Dataset entries
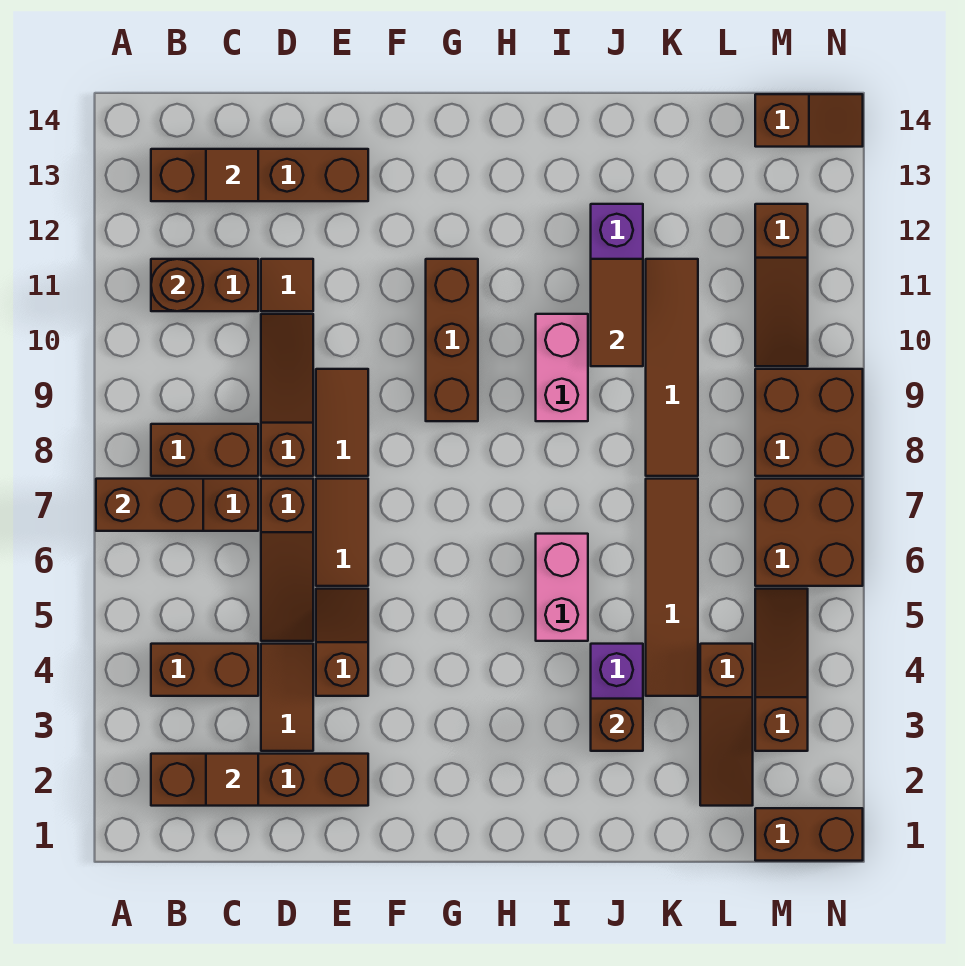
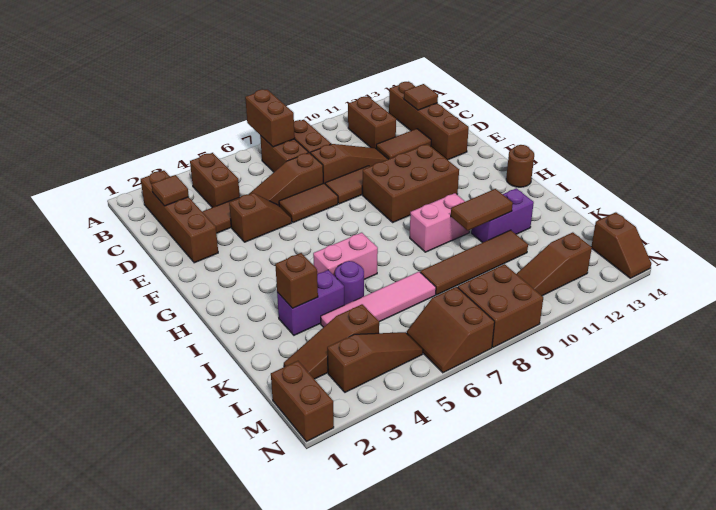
brown round brick B11 level 2 -> brown round brick H14 level 1
brown tile D11 level 1 -> brown tile D11:D12 level 1
brown brick G9:G11 level 1 -> brown brick F9:G11 level 1
none -> purple round brick J5 level 1
brown tile K4:K7 level 1 -> pink tile K4:K7 level 1
brown brick M6:N7 level 1 -> brown slope M6:N7 level 1 top 7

Work required
Everything from the line holding "brown tile K4:K7" through the final line of the material must be given again exactly, and nothing outside that stretch.

Reply
brown tile K4:K7 level 1 -> pink tile K4:K7 level 1
brown brick M6:N7 level 1 -> brown slope M6:N7 level 1 top 7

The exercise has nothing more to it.